(Exercise material begins)
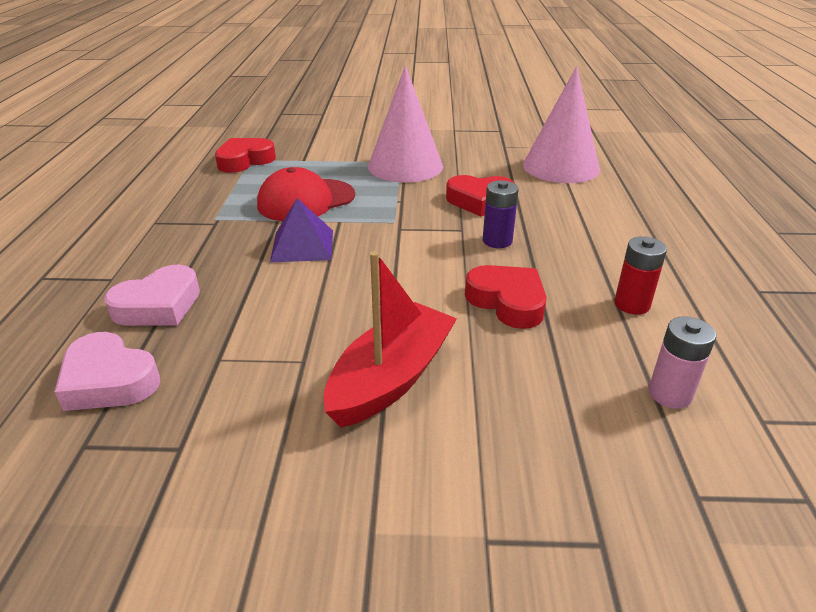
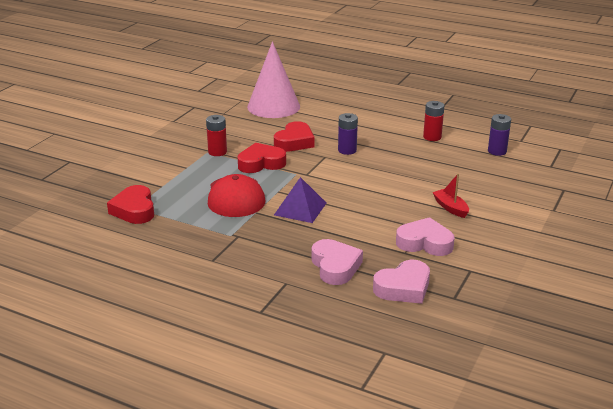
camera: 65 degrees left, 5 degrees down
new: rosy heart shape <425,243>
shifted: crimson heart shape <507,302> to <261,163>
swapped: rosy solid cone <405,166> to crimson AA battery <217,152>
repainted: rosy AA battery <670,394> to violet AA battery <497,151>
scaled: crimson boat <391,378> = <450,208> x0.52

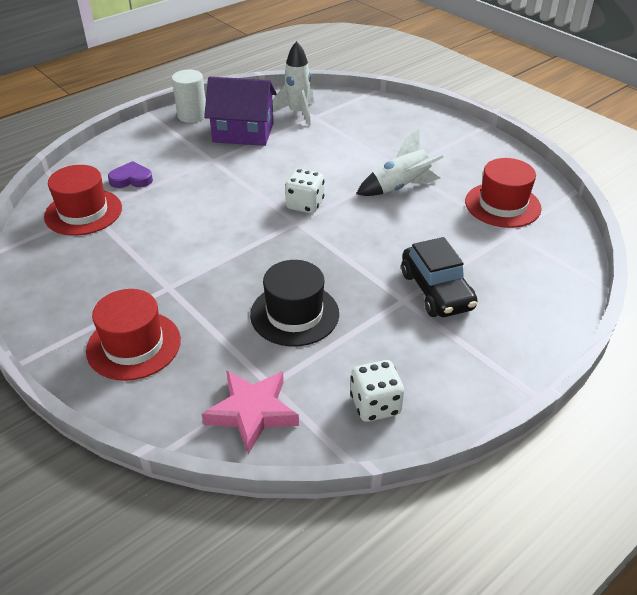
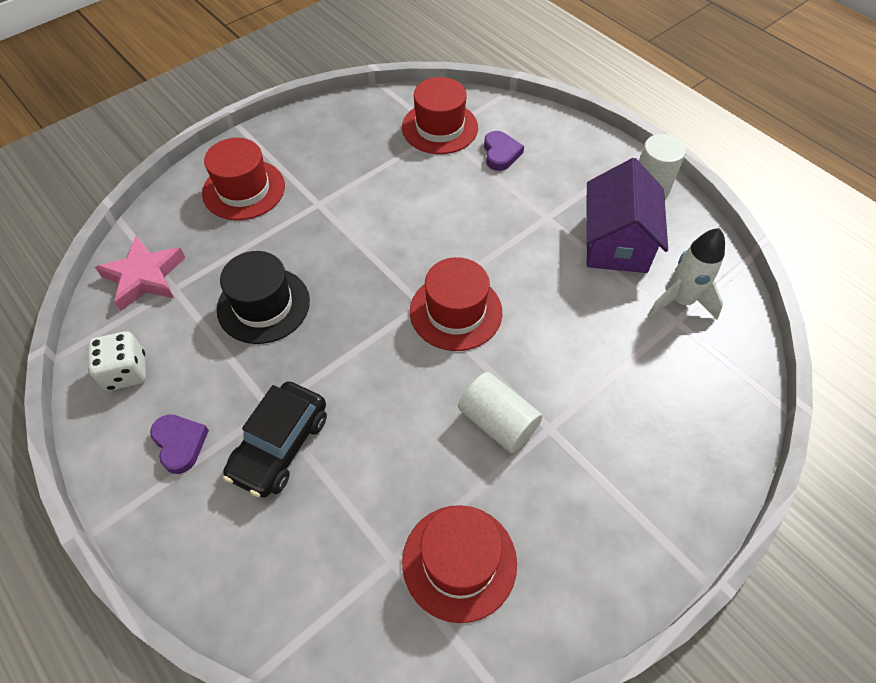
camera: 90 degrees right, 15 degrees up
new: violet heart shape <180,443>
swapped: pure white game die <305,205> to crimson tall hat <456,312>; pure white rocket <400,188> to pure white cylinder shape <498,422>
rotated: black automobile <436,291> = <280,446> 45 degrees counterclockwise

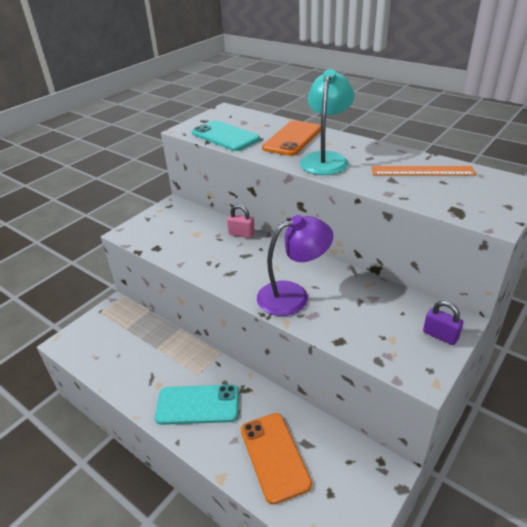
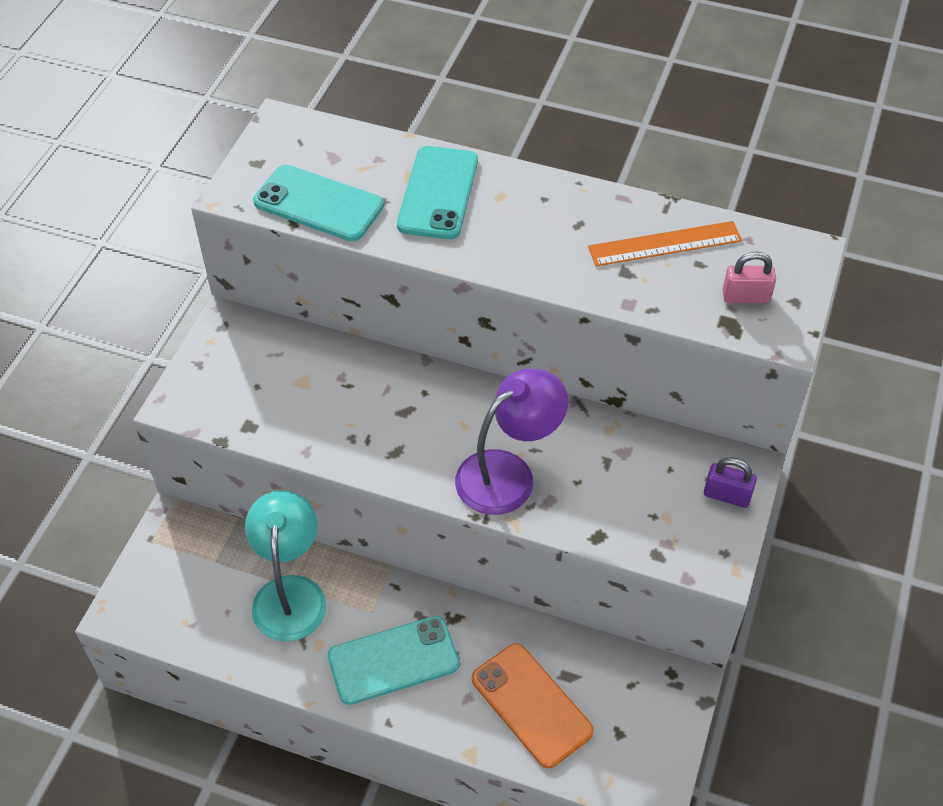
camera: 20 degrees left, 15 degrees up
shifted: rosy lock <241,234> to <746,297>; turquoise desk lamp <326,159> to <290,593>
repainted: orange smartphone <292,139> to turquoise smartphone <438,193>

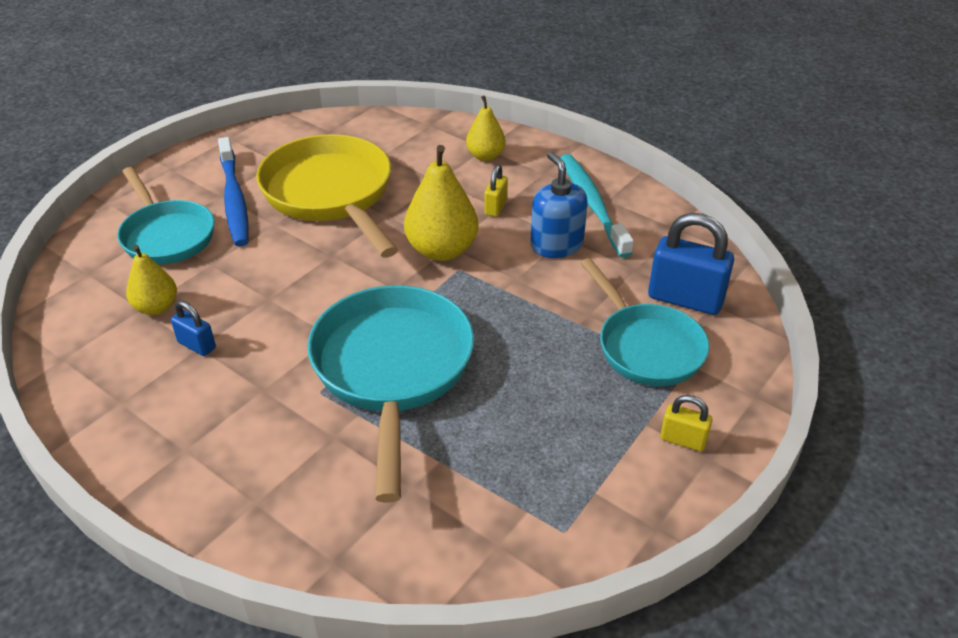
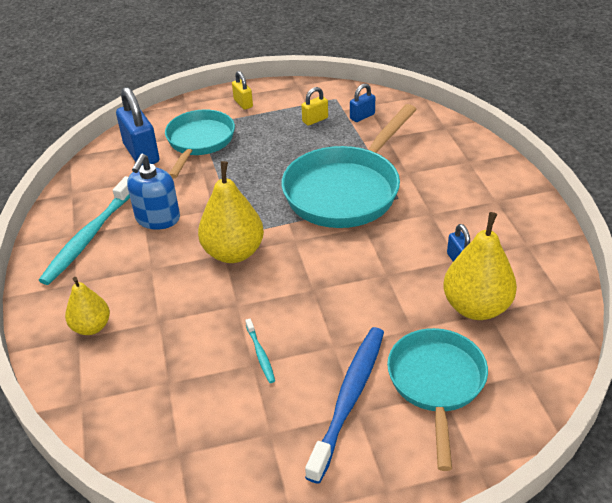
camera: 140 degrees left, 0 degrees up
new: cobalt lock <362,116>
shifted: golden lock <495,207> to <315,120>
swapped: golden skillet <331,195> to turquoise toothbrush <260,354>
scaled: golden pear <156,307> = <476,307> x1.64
(Exercise material ends)
Problem details:
Copy exactly, please, every line from the one holding "shifted: rosy lock" through the last line of the data, both ends included, and no pictures.

Your solution:
shifted: rosy lock <241,234> to <746,297>; turquoise desk lamp <326,159> to <290,593>
repainted: orange smartphone <292,139> to turquoise smartphone <438,193>

camera: 140 degrees left, 0 degrees up
new: cobalt lock <362,116>
shifted: golden lock <495,207> to <315,120>
swapped: golden skillet <331,195> to turquoise toothbrush <260,354>
scaled: golden pear <156,307> = <476,307> x1.64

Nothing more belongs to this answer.